• **ACTIVITY**: Quote the data verbatim from its very first line through the line that contains "on (468, 309).", including both of those lines.

• **PROVIDED RECORDS**:
+-------+

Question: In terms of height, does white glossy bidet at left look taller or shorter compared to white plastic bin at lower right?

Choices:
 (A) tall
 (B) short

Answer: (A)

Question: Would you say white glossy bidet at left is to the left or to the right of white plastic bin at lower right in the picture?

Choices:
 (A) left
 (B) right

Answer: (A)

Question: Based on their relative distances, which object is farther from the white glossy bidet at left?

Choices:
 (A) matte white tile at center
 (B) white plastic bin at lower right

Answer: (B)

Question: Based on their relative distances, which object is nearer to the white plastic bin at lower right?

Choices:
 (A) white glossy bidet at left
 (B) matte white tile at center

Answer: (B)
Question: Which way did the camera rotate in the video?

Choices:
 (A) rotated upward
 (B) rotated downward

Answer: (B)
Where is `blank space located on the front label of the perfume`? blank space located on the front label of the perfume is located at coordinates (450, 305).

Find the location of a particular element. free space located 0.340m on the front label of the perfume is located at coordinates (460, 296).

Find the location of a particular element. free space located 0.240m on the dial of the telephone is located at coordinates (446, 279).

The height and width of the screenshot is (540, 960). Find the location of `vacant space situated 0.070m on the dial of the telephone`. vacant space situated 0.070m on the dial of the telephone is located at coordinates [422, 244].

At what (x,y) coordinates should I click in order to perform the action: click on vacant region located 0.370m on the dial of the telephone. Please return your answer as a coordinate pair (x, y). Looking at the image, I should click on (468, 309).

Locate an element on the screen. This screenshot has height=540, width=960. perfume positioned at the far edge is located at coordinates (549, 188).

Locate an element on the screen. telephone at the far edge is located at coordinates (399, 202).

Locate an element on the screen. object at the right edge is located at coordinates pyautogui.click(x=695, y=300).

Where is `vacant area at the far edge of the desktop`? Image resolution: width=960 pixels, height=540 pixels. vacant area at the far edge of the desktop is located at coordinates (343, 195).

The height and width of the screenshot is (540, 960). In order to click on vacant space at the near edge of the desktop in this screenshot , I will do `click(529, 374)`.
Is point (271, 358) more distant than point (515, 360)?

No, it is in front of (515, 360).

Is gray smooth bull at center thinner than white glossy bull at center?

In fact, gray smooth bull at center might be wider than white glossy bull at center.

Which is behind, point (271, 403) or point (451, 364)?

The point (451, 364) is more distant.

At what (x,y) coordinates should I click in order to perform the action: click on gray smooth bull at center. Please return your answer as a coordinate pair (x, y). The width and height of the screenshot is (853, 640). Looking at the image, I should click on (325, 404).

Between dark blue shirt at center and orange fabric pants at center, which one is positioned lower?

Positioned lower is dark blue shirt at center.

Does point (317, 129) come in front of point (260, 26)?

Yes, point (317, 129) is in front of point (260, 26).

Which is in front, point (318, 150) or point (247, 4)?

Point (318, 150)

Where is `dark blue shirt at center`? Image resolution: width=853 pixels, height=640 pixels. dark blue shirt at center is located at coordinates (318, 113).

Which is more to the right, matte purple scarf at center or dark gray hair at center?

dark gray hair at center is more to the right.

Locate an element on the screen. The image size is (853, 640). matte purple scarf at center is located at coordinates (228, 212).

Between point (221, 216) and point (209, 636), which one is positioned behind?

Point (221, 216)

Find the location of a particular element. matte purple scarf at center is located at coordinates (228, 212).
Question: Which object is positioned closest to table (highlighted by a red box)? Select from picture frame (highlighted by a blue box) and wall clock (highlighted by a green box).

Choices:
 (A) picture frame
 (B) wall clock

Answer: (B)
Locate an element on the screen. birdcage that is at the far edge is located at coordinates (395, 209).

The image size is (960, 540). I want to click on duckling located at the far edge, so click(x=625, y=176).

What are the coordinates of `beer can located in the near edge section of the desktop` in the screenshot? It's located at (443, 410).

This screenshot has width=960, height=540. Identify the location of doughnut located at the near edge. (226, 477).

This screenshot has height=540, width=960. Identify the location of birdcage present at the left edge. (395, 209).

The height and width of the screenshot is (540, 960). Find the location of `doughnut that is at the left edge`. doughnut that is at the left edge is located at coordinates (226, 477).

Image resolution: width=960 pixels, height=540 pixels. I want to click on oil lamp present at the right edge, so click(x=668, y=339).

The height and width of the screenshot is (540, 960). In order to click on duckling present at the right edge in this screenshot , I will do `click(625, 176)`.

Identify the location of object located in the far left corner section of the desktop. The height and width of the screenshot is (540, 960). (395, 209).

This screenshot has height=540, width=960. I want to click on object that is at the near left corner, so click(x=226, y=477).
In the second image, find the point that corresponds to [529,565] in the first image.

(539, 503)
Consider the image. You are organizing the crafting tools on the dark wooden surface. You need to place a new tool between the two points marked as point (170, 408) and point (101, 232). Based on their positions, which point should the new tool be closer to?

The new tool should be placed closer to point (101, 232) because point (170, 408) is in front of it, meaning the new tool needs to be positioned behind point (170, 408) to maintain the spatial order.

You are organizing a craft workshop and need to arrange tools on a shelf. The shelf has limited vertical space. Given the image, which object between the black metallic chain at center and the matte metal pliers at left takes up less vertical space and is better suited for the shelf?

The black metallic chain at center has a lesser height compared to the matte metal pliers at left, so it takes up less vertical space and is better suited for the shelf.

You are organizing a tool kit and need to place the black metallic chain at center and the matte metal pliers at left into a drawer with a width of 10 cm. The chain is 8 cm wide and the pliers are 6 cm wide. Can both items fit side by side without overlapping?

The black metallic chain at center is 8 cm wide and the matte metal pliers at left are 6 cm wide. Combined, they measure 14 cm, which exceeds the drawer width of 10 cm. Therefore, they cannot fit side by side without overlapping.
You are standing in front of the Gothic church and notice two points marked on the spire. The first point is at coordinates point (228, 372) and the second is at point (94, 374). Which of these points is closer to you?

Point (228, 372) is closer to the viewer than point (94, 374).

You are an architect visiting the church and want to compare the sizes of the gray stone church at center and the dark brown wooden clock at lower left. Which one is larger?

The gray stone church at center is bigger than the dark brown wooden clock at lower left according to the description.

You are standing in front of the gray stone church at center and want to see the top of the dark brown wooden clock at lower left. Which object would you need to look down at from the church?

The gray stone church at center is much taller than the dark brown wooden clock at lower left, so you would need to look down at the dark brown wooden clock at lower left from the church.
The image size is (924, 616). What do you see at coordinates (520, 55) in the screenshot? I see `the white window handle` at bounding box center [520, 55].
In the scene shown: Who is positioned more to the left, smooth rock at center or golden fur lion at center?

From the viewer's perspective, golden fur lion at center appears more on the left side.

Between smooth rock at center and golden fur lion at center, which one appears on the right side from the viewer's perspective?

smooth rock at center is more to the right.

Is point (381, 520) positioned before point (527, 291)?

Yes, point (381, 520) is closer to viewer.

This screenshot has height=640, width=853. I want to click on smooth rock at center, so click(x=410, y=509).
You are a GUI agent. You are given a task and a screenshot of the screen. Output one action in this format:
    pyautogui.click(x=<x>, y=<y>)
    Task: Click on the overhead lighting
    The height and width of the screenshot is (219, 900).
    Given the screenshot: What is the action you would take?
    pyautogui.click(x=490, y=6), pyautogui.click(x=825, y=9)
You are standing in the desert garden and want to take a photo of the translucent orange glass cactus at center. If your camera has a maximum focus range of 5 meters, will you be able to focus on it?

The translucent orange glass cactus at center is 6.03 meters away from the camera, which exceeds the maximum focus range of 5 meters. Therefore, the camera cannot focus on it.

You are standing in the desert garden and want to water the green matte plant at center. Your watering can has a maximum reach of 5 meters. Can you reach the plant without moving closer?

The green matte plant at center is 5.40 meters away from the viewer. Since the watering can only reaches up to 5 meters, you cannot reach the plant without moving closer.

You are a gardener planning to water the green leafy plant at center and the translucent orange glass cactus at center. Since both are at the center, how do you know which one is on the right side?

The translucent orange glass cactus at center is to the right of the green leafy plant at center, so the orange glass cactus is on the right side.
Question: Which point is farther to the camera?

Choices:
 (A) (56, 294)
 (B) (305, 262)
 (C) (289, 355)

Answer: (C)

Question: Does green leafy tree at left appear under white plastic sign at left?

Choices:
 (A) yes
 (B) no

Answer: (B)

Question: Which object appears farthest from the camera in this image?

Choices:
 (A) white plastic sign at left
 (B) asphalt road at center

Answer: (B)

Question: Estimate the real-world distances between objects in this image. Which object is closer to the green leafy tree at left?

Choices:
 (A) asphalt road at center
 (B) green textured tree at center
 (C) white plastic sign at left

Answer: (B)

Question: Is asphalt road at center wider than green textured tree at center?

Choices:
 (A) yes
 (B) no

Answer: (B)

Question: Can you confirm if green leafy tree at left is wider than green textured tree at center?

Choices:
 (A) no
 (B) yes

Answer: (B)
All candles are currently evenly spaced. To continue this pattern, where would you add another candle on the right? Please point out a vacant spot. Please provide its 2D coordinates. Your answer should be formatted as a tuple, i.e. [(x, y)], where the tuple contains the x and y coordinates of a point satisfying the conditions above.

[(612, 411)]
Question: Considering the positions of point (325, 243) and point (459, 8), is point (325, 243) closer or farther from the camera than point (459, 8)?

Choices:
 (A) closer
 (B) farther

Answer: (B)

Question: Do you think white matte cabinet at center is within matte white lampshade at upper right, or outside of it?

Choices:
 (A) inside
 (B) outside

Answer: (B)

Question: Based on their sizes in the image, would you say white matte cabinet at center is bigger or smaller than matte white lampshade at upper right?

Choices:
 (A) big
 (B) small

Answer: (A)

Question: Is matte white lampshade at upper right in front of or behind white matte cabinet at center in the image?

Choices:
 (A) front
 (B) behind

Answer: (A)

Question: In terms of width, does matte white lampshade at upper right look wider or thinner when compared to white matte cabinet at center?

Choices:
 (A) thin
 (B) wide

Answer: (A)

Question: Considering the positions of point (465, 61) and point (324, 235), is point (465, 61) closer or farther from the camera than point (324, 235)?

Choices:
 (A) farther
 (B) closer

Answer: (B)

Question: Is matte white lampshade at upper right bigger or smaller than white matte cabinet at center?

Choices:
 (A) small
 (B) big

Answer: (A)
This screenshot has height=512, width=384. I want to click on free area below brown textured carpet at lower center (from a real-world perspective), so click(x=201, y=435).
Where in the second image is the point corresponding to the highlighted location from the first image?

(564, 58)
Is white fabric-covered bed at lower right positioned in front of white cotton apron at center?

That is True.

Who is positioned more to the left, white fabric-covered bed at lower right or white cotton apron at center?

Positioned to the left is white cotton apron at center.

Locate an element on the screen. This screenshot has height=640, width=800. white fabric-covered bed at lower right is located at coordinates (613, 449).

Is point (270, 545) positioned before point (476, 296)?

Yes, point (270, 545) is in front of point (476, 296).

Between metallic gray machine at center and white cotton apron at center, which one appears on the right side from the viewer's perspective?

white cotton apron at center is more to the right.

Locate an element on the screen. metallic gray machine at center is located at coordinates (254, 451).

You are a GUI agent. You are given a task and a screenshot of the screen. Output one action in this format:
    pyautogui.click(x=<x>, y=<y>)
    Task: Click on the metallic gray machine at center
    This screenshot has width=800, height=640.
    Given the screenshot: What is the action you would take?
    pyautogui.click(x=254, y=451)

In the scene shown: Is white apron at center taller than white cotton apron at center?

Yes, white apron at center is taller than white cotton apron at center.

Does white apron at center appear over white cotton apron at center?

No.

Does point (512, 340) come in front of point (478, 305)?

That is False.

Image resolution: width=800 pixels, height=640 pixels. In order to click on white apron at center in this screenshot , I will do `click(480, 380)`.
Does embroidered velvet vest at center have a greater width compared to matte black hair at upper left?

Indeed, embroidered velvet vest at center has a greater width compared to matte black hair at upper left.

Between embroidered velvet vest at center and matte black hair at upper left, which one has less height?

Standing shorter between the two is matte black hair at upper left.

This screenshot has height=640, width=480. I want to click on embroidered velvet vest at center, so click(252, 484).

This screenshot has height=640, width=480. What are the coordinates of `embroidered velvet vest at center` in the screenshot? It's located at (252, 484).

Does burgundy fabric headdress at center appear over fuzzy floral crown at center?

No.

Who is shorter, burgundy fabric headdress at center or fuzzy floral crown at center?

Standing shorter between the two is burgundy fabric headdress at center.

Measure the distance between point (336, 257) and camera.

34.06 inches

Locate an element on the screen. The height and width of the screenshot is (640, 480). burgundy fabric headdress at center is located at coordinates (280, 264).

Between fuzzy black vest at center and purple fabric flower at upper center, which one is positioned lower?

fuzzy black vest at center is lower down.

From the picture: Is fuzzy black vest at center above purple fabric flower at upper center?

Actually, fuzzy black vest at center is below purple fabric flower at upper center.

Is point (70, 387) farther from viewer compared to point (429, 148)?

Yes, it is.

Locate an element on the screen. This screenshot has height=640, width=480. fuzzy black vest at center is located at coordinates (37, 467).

+-------+

• **THE COMPLETED TASK**:
Question: In terms of height, does white glossy bidet at left look taller or shorter compared to white plastic bin at lower right?

Choices:
 (A) tall
 (B) short

Answer: (A)

Question: Would you say white glossy bidet at left is to the left or to the right of white plastic bin at lower right in the picture?

Choices:
 (A) left
 (B) right

Answer: (A)

Question: Based on their relative distances, which object is farther from the white glossy bidet at left?

Choices:
 (A) matte white tile at center
 (B) white plastic bin at lower right

Answer: (B)

Question: Based on their relative distances, which object is nearer to the white plastic bin at lower right?

Choices:
 (A) white glossy bidet at left
 (B) matte white tile at center

Answer: (B)
Question: Which way did the camera rotate in the video?

Choices:
 (A) rotated upward
 (B) rotated downward

Answer: (B)
Where is `blank space located on the front label of the perfume`? blank space located on the front label of the perfume is located at coordinates (450, 305).

Find the location of a particular element. free space located 0.340m on the front label of the perfume is located at coordinates (460, 296).

Find the location of a particular element. free space located 0.240m on the dial of the telephone is located at coordinates (446, 279).

The height and width of the screenshot is (540, 960). Find the location of `vacant space situated 0.070m on the dial of the telephone`. vacant space situated 0.070m on the dial of the telephone is located at coordinates [422, 244].

At what (x,y) coordinates should I click in order to perform the action: click on vacant region located 0.370m on the dial of the telephone. Please return your answer as a coordinate pair (x, y). Looking at the image, I should click on (468, 309).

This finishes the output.